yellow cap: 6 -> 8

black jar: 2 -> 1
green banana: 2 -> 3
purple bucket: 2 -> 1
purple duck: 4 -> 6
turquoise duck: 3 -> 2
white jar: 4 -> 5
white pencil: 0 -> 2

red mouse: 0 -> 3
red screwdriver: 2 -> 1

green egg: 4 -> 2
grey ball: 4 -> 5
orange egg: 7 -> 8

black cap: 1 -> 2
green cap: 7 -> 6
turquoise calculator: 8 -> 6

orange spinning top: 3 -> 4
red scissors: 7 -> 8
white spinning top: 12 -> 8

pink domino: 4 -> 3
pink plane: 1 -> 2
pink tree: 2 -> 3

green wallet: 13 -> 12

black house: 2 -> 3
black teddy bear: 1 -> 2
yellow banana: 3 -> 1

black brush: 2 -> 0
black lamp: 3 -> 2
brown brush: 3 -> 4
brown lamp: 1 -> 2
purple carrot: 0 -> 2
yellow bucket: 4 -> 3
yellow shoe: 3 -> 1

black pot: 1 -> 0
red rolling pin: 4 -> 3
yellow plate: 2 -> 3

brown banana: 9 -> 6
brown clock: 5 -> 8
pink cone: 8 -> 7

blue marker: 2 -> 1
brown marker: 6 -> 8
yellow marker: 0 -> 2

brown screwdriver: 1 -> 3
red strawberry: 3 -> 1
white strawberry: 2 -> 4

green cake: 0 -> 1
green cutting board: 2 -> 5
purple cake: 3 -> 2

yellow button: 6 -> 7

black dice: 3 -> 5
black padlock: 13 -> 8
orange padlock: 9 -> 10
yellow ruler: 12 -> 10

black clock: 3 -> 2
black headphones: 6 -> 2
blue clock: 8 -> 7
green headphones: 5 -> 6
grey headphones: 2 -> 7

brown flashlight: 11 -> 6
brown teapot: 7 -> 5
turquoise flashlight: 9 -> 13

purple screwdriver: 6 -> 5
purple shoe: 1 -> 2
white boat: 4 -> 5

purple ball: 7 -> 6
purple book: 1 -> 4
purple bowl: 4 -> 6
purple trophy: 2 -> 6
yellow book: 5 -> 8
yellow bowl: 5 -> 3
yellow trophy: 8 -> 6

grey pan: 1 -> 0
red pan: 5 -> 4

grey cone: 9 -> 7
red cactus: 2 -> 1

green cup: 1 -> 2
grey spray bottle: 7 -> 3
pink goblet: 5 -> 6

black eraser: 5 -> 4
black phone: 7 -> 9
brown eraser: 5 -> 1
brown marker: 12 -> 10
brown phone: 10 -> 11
□ □ □ □ □ □ □
What you have to do >>
Extract the lines above, from the first one through the one containing "brown flashlight: 11 -> 6", and return only those, unchanged.

Finished task >>
yellow cap: 6 -> 8

black jar: 2 -> 1
green banana: 2 -> 3
purple bucket: 2 -> 1
purple duck: 4 -> 6
turquoise duck: 3 -> 2
white jar: 4 -> 5
white pencil: 0 -> 2

red mouse: 0 -> 3
red screwdriver: 2 -> 1

green egg: 4 -> 2
grey ball: 4 -> 5
orange egg: 7 -> 8

black cap: 1 -> 2
green cap: 7 -> 6
turquoise calculator: 8 -> 6

orange spinning top: 3 -> 4
red scissors: 7 -> 8
white spinning top: 12 -> 8

pink domino: 4 -> 3
pink plane: 1 -> 2
pink tree: 2 -> 3

green wallet: 13 -> 12

black house: 2 -> 3
black teddy bear: 1 -> 2
yellow banana: 3 -> 1

black brush: 2 -> 0
black lamp: 3 -> 2
brown brush: 3 -> 4
brown lamp: 1 -> 2
purple carrot: 0 -> 2
yellow bucket: 4 -> 3
yellow shoe: 3 -> 1

black pot: 1 -> 0
red rolling pin: 4 -> 3
yellow plate: 2 -> 3

brown banana: 9 -> 6
brown clock: 5 -> 8
pink cone: 8 -> 7

blue marker: 2 -> 1
brown marker: 6 -> 8
yellow marker: 0 -> 2

brown screwdriver: 1 -> 3
red strawberry: 3 -> 1
white strawberry: 2 -> 4

green cake: 0 -> 1
green cutting board: 2 -> 5
purple cake: 3 -> 2

yellow button: 6 -> 7

black dice: 3 -> 5
black padlock: 13 -> 8
orange padlock: 9 -> 10
yellow ruler: 12 -> 10

black clock: 3 -> 2
black headphones: 6 -> 2
blue clock: 8 -> 7
green headphones: 5 -> 6
grey headphones: 2 -> 7

brown flashlight: 11 -> 6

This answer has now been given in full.